Goal of the exercise. Output the listing below in full, exactly as written.
-- Opening Marker --
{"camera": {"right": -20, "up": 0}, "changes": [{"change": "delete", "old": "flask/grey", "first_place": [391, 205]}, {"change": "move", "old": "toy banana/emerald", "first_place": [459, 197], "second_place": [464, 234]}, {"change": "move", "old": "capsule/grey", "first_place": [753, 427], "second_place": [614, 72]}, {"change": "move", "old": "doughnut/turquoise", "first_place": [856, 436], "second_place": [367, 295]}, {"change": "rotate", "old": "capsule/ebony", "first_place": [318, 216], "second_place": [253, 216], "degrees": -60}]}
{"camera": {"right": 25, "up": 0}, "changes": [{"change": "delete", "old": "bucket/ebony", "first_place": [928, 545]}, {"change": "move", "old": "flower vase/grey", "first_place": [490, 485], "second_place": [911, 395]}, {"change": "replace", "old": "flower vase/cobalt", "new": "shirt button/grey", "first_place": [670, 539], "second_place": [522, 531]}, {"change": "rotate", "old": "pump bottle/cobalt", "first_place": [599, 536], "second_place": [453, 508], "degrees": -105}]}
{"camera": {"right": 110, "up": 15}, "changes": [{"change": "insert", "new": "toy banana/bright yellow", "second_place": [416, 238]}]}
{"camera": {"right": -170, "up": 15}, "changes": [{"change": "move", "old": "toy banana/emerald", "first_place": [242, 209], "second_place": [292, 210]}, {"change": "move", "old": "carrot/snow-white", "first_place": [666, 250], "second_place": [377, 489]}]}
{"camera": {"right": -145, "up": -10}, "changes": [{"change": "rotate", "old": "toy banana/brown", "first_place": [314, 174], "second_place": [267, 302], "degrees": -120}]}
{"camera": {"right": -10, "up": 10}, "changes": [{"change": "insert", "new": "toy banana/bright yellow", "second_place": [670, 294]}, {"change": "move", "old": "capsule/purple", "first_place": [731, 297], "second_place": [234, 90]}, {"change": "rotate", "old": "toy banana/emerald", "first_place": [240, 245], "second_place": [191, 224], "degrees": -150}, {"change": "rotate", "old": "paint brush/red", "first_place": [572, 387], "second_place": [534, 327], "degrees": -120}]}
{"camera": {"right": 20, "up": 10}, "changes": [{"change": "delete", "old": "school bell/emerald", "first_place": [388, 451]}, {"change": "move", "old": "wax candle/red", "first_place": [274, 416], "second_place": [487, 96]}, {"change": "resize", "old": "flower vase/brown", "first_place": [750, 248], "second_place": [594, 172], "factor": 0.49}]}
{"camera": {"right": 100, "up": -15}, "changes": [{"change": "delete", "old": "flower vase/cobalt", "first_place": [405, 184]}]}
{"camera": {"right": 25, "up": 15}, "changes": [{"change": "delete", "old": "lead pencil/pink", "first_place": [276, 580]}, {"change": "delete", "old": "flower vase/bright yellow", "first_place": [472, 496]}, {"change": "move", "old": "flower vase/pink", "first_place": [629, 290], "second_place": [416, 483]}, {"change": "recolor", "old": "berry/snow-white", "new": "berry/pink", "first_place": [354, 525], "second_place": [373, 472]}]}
-- Closing Marker --
Solution to the problem.
{"camera": {"right": -20, "up": 0}, "changes": [{"change": "delete", "old": "flask/grey", "first_place": [391, 205]}, {"change": "move", "old": "toy banana/emerald", "first_place": [459, 197], "second_place": [464, 234]}, {"change": "move", "old": "capsule/grey", "first_place": [753, 427], "second_place": [614, 72]}, {"change": "move", "old": "doughnut/turquoise", "first_place": [856, 436], "second_place": [367, 295]}, {"change": "rotate", "old": "capsule/ebony", "first_place": [318, 216], "second_place": [253, 216], "degrees": -60}]}
{"camera": {"right": 25, "up": 0}, "changes": [{"change": "delete", "old": "bucket/ebony", "first_place": [928, 545]}, {"change": "move", "old": "flower vase/grey", "first_place": [490, 485], "second_place": [911, 395]}, {"change": "replace", "old": "flower vase/cobalt", "new": "shirt button/grey", "first_place": [670, 539], "second_place": [522, 531]}, {"change": "rotate", "old": "pump bottle/cobalt", "first_place": [599, 536], "second_place": [453, 508], "degrees": -105}]}
{"camera": {"right": 110, "up": 15}, "changes": [{"change": "insert", "new": "toy banana/bright yellow", "second_place": [416, 238]}]}
{"camera": {"right": -170, "up": 15}, "changes": [{"change": "move", "old": "toy banana/emerald", "first_place": [242, 209], "second_place": [292, 210]}, {"change": "move", "old": "carrot/snow-white", "first_place": [666, 250], "second_place": [377, 489]}]}
{"camera": {"right": -145, "up": -10}, "changes": [{"change": "rotate", "old": "toy banana/brown", "first_place": [314, 174], "second_place": [267, 302], "degrees": -120}]}
{"camera": {"right": -10, "up": 10}, "changes": [{"change": "insert", "new": "toy banana/bright yellow", "second_place": [670, 294]}, {"change": "move", "old": "capsule/purple", "first_place": [731, 297], "second_place": [234, 90]}, {"change": "rotate", "old": "toy banana/emerald", "first_place": [240, 245], "second_place": [191, 224], "degrees": -150}, {"change": "rotate", "old": "paint brush/red", "first_place": [572, 387], "second_place": [534, 327], "degrees": -120}]}
{"camera": {"right": 20, "up": 10}, "changes": [{"change": "delete", "old": "school bell/emerald", "first_place": [388, 451]}, {"change": "move", "old": "wax candle/red", "first_place": [274, 416], "second_place": [487, 96]}, {"change": "resize", "old": "flower vase/brown", "first_place": [750, 248], "second_place": [594, 172], "factor": 0.49}]}
{"camera": {"right": 100, "up": -15}, "changes": [{"change": "delete", "old": "flower vase/cobalt", "first_place": [405, 184]}]}
{"camera": {"right": 25, "up": 15}, "changes": [{"change": "delete", "old": "lead pencil/pink", "first_place": [276, 580]}, {"change": "delete", "old": "flower vase/bright yellow", "first_place": [472, 496]}, {"change": "move", "old": "flower vase/pink", "first_place": [629, 290], "second_place": [416, 483]}, {"change": "recolor", "old": "berry/snow-white", "new": "berry/pink", "first_place": [354, 525], "second_place": [373, 472]}]}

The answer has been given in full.